- _Data for review_
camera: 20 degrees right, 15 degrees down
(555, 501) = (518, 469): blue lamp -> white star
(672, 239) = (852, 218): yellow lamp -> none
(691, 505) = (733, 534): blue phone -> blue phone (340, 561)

==

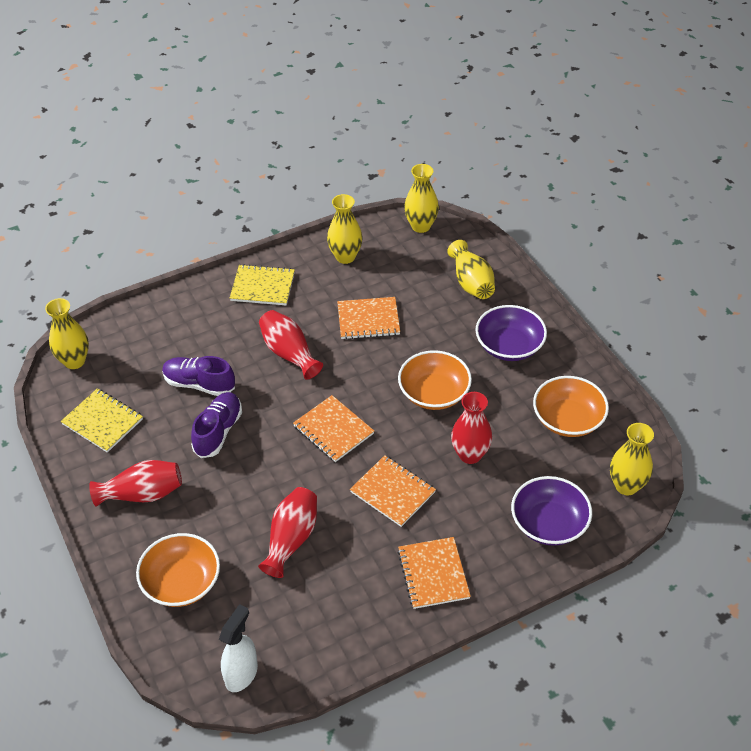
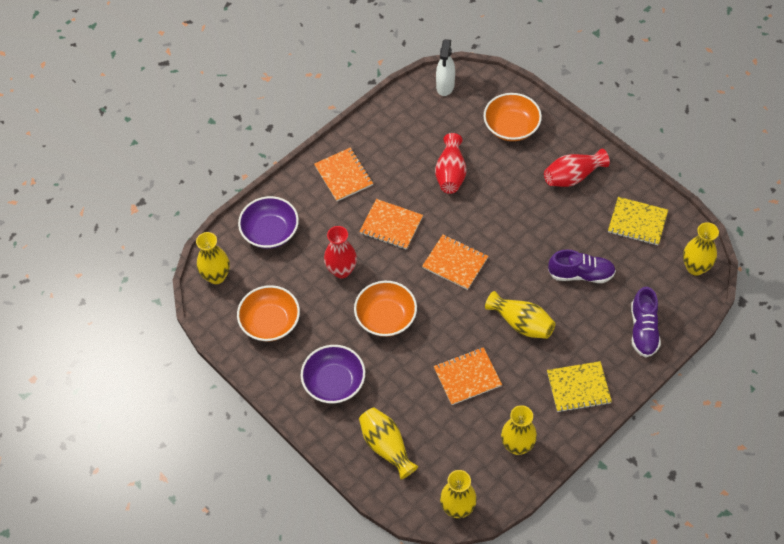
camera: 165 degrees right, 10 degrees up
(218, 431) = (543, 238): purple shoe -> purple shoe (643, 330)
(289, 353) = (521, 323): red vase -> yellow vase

* * *

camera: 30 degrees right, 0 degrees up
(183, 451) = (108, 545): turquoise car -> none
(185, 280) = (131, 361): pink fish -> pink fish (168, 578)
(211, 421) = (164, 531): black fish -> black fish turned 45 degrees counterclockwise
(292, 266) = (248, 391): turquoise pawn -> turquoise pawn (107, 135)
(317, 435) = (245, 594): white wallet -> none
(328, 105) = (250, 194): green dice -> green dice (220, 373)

- _Instructions for the task_
In the material above, find the line containing "(218, 431) = (543, 238): purple" and the line containing "(289, 353) = (521, 323): red", then write out exactly those two lines and every line between them, and nothing more.

- _Your response_
(218, 431) = (543, 238): purple shoe -> purple shoe (643, 330)
(289, 353) = (521, 323): red vase -> yellow vase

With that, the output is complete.